═════ Records for the exercise ═════

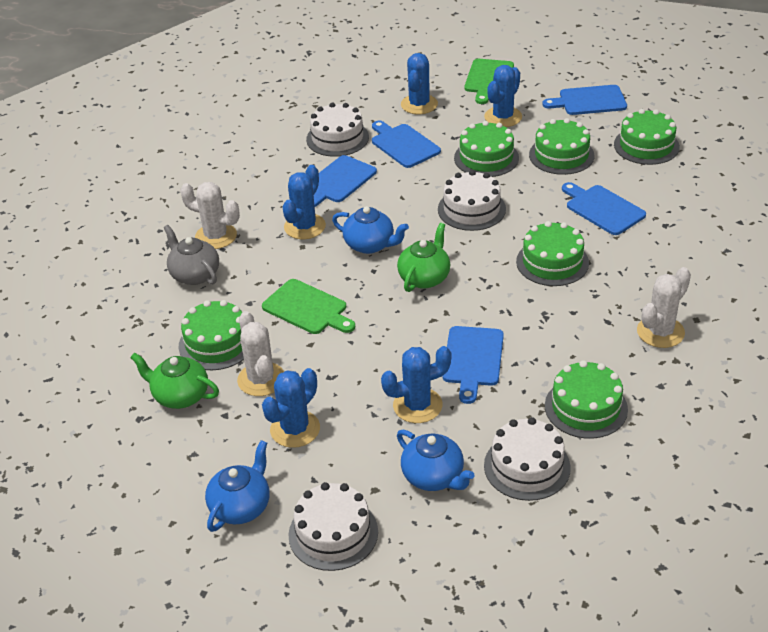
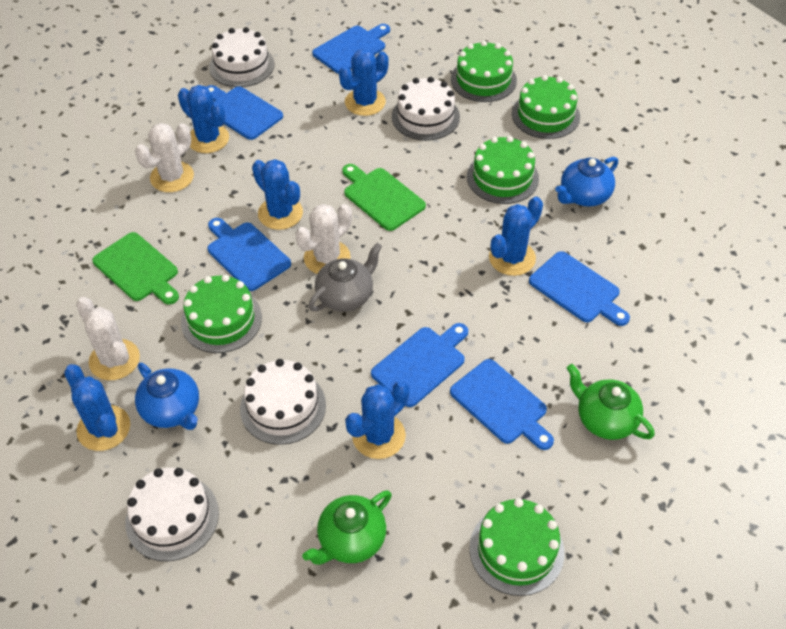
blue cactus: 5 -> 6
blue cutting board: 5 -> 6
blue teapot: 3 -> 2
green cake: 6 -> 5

═════
═════ Records for the exercise ═════

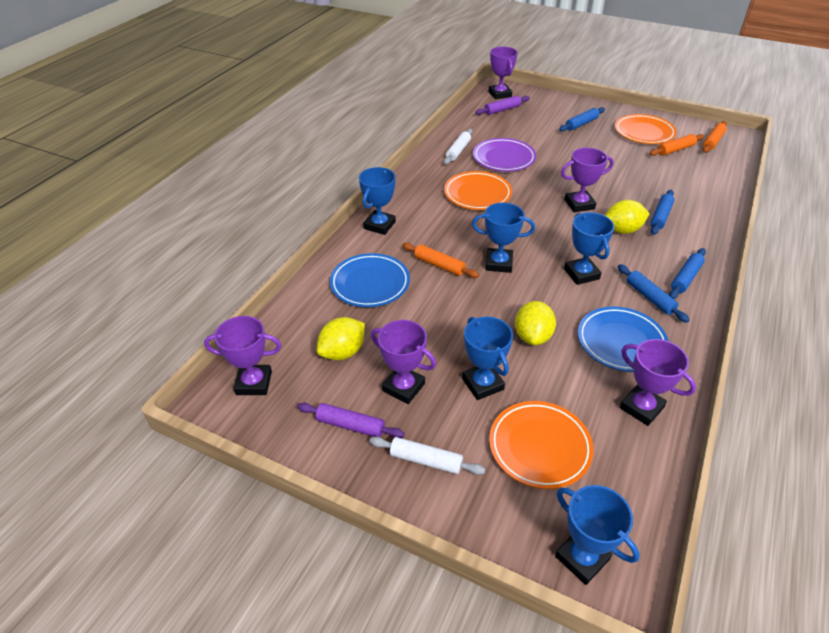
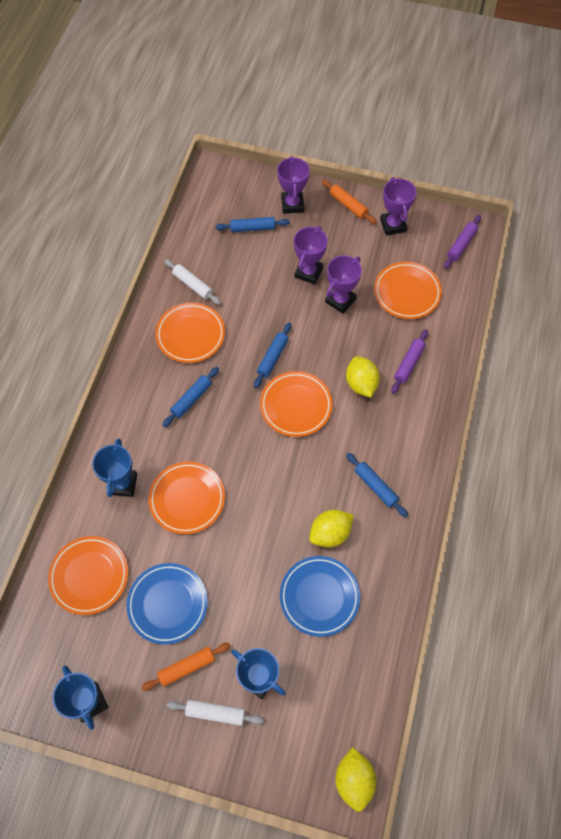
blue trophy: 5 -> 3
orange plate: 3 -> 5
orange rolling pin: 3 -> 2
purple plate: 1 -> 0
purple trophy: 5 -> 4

═════
═════ Records for the exercise ═════

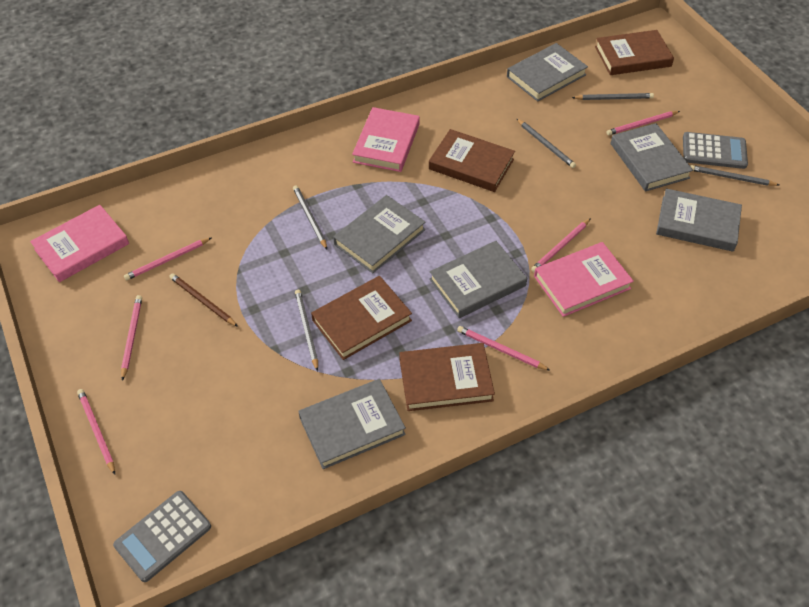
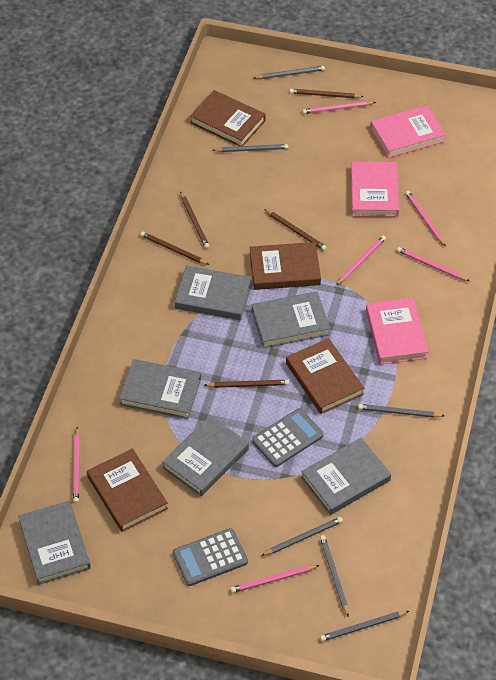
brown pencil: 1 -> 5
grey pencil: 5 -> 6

═════

» **Task item**
All lines in the listing above between the line with "blue cutting board: 5 -> 6" and the line with "green cake: 6 -> 5", inclusive, should be set down exactly, and no line outside that range.

» **Solution to this exercise**
blue cutting board: 5 -> 6
blue teapot: 3 -> 2
green cake: 6 -> 5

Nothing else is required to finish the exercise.